[Object correspondence data]
════
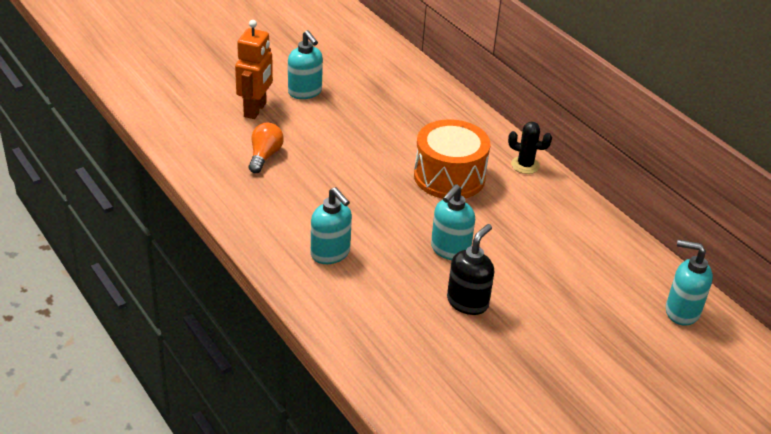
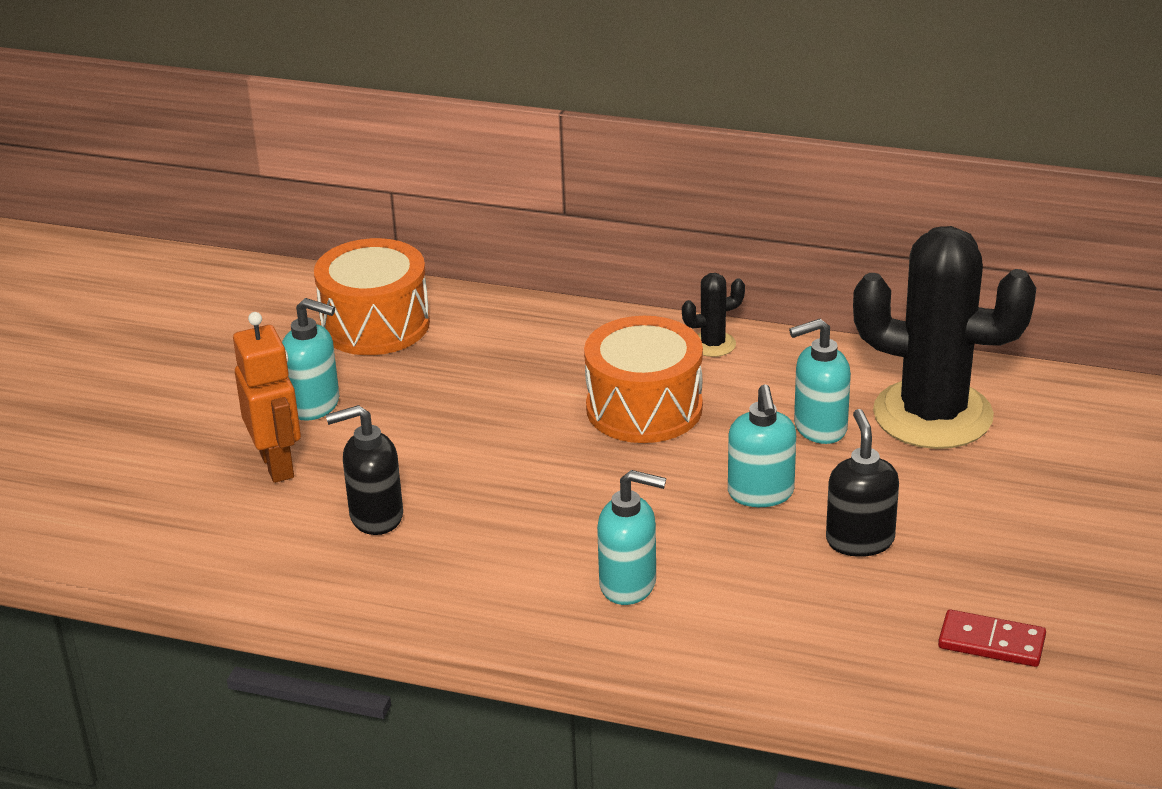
camera: 35 degrees left, 5 degrees down
(264, 156) = (375, 517): orange light bulb -> black soap dispenser
(378, 70) = (375, 324): none -> orange drum
(465, 394) = (991, 642): none -> red domino
(593, 264) = (932, 415): none -> black cactus
(681, 311) = (1082, 411): turquoise soap dispenser -> turquoise soap dispenser (819, 428)

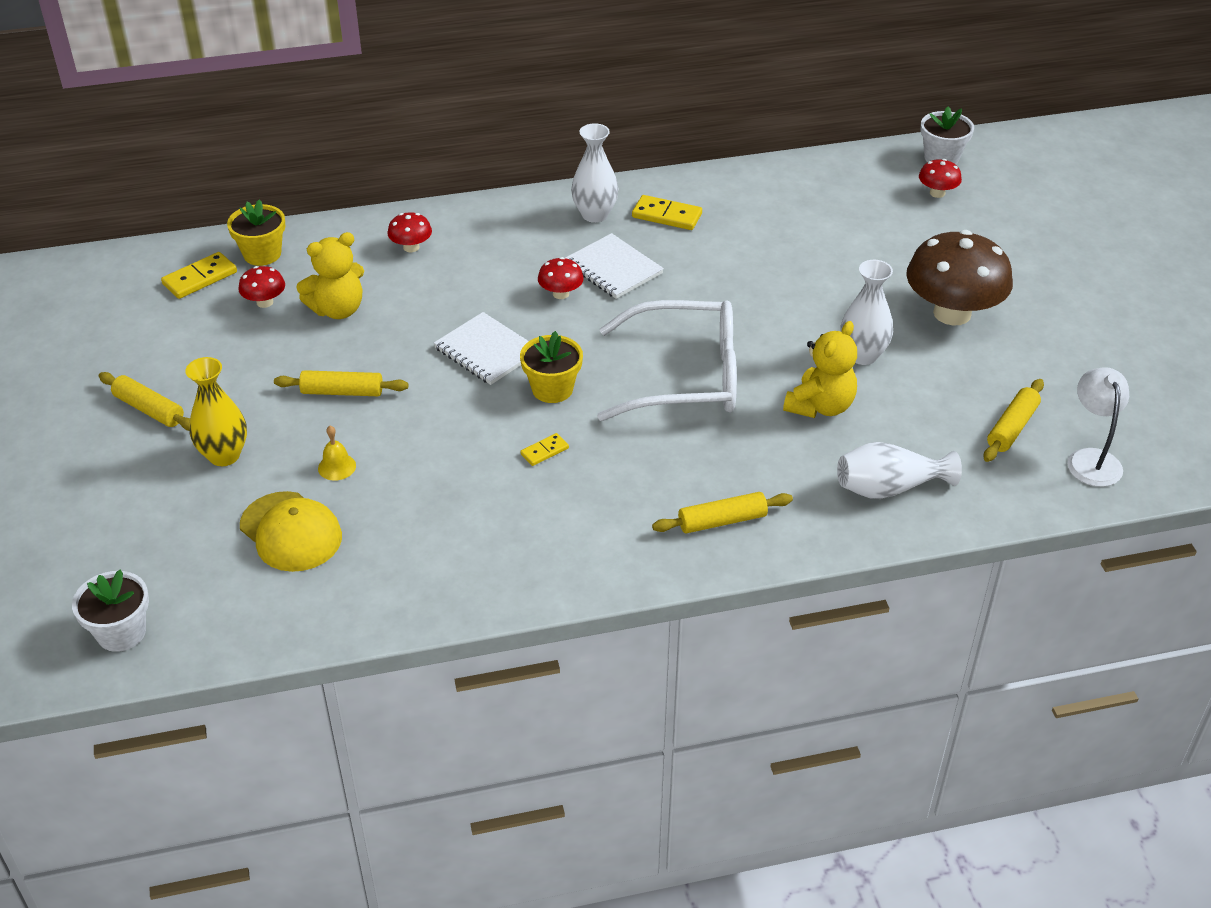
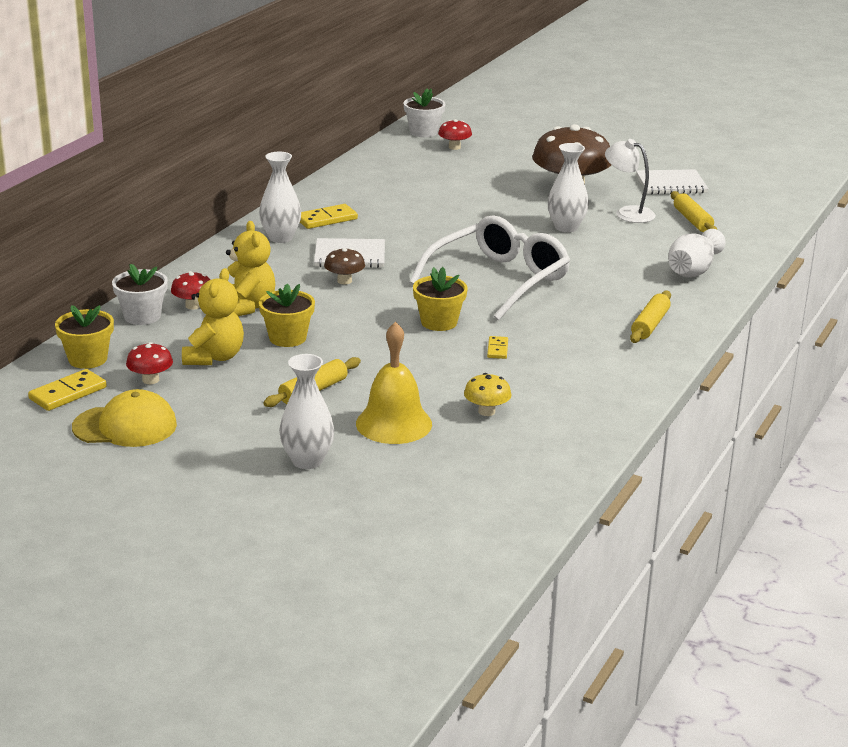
camera: 50 degrees left, 15 degrees down
(121, 632) = (445, 574): white flower pot -> white flower pot (142, 316)
(149, 409) = (196, 471): yellow rolling pin -> none
(200, 278) = (68, 393): yellow domino -> yellow domino turned 45 degrees clockwise
(224, 455) = (307, 461): yellow vase -> white vase
(291, 532) = (437, 466): yellow cap -> yellow cap (125, 426)
(337, 467) = (394, 423): yellow bell -> yellow bell, size x2.15
(417, 326) = (287, 338): none -> yellow flower pot
(419, 508) = (486, 411): none -> yellow mushroom
(486, 351) = (360, 327): white notebook -> white notebook (671, 184)
(561, 294) = (344, 281): red mushroom -> brown mushroom
(820, 406) = (592, 257): yellow teddy bear -> yellow teddy bear (247, 307)
(1091, 459) = (747, 214): white lamp -> white lamp (628, 213)

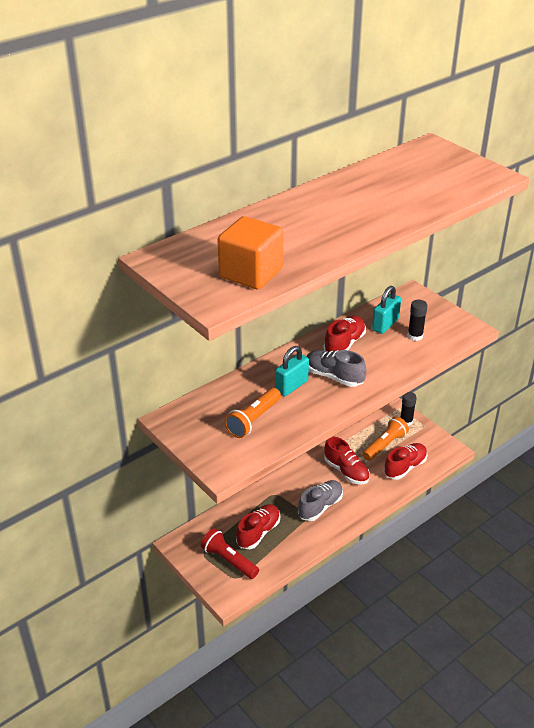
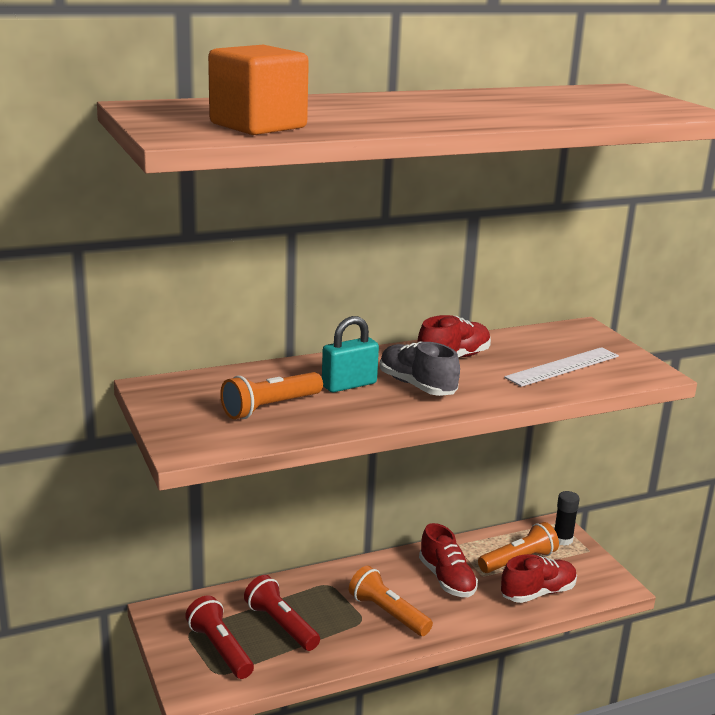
camera: 15 degrees right, 15 degrees down
(258, 532) = (281, 625): red shoe -> red flashlight
(320, 506) = (388, 613): grey shoe -> orange flashlight
(385, 324) = (525, 350): turquoise padlock -> none
(415, 336) = (563, 367): black glue stick -> white ruler

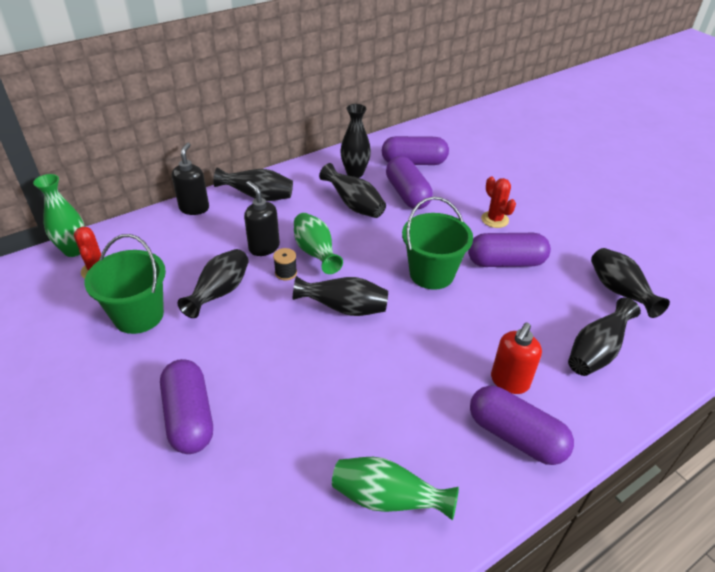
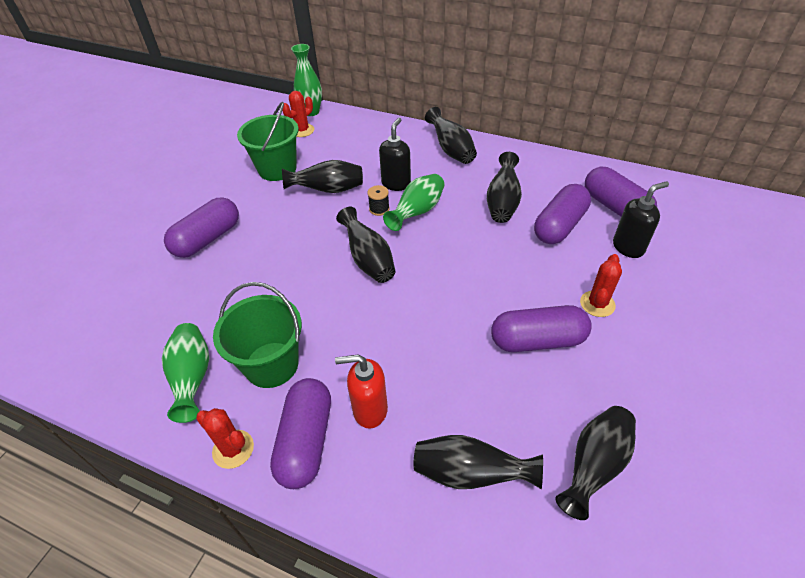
camera: 60 degrees right, 5 degrees up
(194, 208) = (403, 130): black soap dispenser -> black soap dispenser (628, 247)
(355, 173) = (548, 181): black vase -> none
(431, 274) = (463, 293): green bucket -> green bucket (271, 364)
(494, 493) = (233, 449): none -> red cactus
(505, 262) = (537, 340): purple capsule -> purple capsule turned 60 degrees counterclockwise

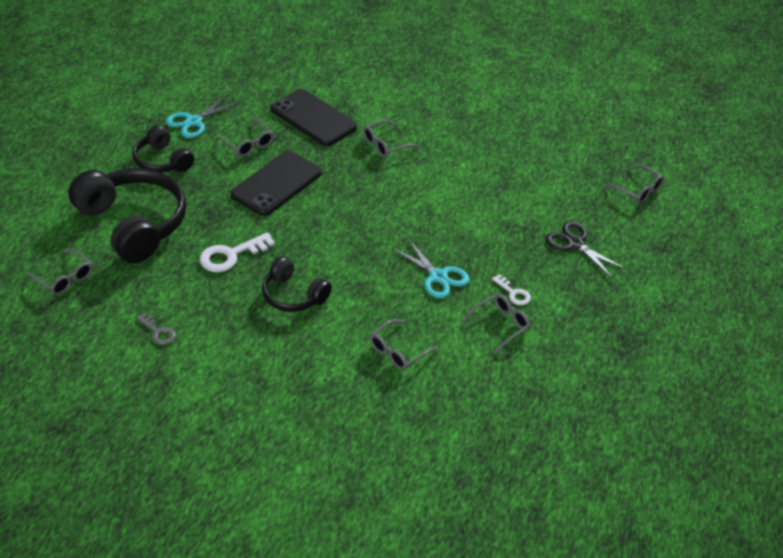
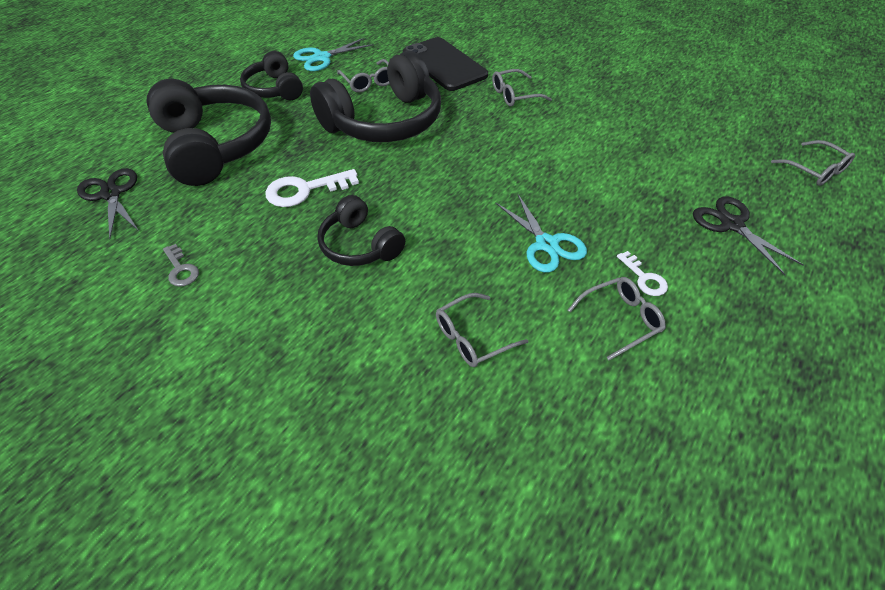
camera: 15 degrees right, 5 degrees up
(65, 279) = (111, 194): grey glasses -> black scissors
(276, 184) = (384, 121): black phone -> black headphones

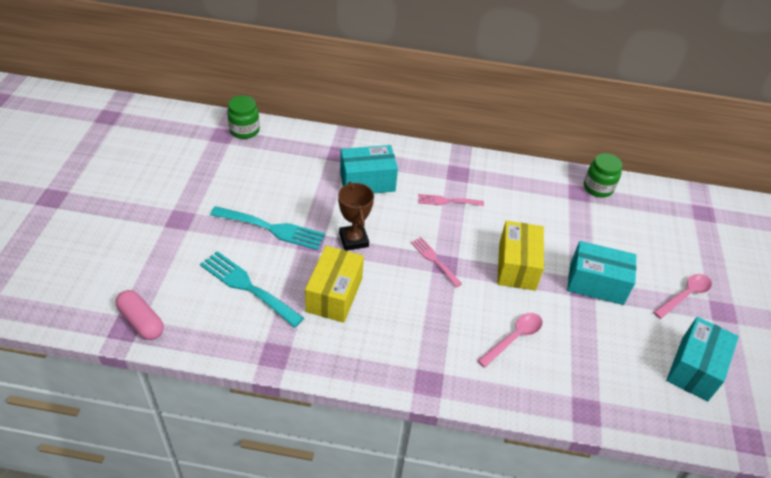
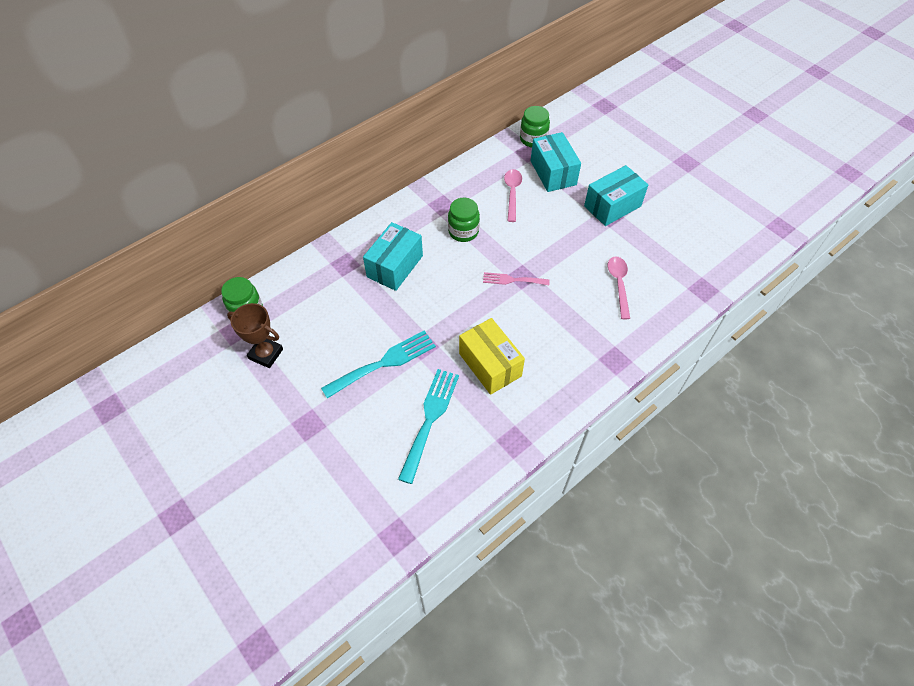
camera: 45 degrees left, 10 degrees up
(141, 321) = (400, 519): pink capsule -> none
(247, 286) = (430, 419): turquoise fork -> turquoise fork turned 120 degrees clockwise
(354, 240) = (447, 316): brown trophy -> brown trophy (266, 354)
(447, 201) = (463, 231): pink fork -> green jar
(517, 266) = (560, 237): yellow box -> none
(685, 295) = (660, 170): pink spoon -> pink spoon (512, 193)
(694, 368) = (715, 211): turquoise box -> turquoise box (553, 173)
════
▶ WHAT THE EXERCISE ASKS: Set down the entries word for word, omitting all pictures.

▶ RESPONSE TO THE EXERCISE:
camera: 35 degrees left, 5 degrees down
(264, 156) = (375, 517): orange light bulb -> black soap dispenser
(378, 70) = (375, 324): none -> orange drum
(465, 394) = (991, 642): none -> red domino
(593, 264) = (932, 415): none -> black cactus
(681, 311) = (1082, 411): turquoise soap dispenser -> turquoise soap dispenser (819, 428)

camera: 50 degrees left, 15 degrees down
(121, 632) = (445, 574): white flower pot -> white flower pot (142, 316)
(149, 409) = (196, 471): yellow rolling pin -> none
(200, 278) = (68, 393): yellow domino -> yellow domino turned 45 degrees clockwise
(224, 455) = (307, 461): yellow vase -> white vase
(291, 532) = (437, 466): yellow cap -> yellow cap (125, 426)
(337, 467) = (394, 423): yellow bell -> yellow bell, size x2.15
(417, 326) = (287, 338): none -> yellow flower pot
(419, 508) = (486, 411): none -> yellow mushroom
(486, 351) = (360, 327): white notebook -> white notebook (671, 184)
(561, 294) = (344, 281): red mushroom -> brown mushroom
(820, 406) = (592, 257): yellow teddy bear -> yellow teddy bear (247, 307)
(1091, 459) = (747, 214): white lamp -> white lamp (628, 213)

camera: 15 degrees right, 15 degrees down
(258, 532) = (281, 625): red shoe -> red flashlight
(320, 506) = (388, 613): grey shoe -> orange flashlight
(385, 324) = (525, 350): turquoise padlock -> none
(415, 336) = (563, 367): black glue stick -> white ruler

camera: 60 degrees right, 5 degrees up
(194, 208) = (403, 130): black soap dispenser -> black soap dispenser (628, 247)
(355, 173) = (548, 181): black vase -> none
(431, 274) = (463, 293): green bucket -> green bucket (271, 364)
(494, 493) = (233, 449): none -> red cactus
(505, 262) = (537, 340): purple capsule -> purple capsule turned 60 degrees counterclockwise

camera: 15 degrees right, 5 degrees up
(65, 279) = (111, 194): grey glasses -> black scissors
(276, 184) = (384, 121): black phone -> black headphones

camera: 45 degrees left, 10 degrees up
(141, 321) = (400, 519): pink capsule -> none
(247, 286) = (430, 419): turquoise fork -> turquoise fork turned 120 degrees clockwise
(354, 240) = (447, 316): brown trophy -> brown trophy (266, 354)
(447, 201) = (463, 231): pink fork -> green jar
(517, 266) = (560, 237): yellow box -> none
(685, 295) = (660, 170): pink spoon -> pink spoon (512, 193)
(694, 368) = (715, 211): turquoise box -> turquoise box (553, 173)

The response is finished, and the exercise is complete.